§ **TASK TO CARRY OUT**
Tally the lines below that contain "zalolok" and reply with only the tally.

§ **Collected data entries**
▬▬▬▬▬▬▬▬▬▬
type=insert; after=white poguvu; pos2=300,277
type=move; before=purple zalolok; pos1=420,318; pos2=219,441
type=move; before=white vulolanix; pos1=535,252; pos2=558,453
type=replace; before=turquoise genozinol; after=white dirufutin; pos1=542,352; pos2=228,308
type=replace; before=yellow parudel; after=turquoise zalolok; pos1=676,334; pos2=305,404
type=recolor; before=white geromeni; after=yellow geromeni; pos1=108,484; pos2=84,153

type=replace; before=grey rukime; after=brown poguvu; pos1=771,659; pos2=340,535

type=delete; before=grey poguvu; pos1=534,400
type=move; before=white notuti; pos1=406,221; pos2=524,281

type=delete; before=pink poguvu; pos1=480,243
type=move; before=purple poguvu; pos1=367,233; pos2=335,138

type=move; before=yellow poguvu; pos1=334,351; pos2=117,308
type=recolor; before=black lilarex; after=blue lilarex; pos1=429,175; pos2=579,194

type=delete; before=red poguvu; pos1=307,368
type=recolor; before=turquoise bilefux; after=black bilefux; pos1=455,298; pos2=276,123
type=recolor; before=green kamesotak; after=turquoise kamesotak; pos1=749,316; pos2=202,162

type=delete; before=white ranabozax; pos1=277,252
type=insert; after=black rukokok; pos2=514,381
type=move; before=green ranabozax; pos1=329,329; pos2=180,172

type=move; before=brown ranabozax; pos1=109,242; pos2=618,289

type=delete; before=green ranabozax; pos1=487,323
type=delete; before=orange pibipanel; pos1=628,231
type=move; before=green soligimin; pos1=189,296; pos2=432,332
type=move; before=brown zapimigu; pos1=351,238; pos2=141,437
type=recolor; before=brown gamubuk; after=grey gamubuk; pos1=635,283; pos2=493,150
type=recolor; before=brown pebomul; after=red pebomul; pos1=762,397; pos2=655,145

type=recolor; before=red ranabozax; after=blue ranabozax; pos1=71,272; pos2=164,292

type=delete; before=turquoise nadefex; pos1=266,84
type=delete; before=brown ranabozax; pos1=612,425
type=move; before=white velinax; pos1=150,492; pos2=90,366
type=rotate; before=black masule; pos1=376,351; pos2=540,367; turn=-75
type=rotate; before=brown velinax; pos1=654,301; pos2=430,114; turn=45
▬▬▬▬▬▬▬▬▬▬
§ **ANSWER FOR THIS EXERCISE**
2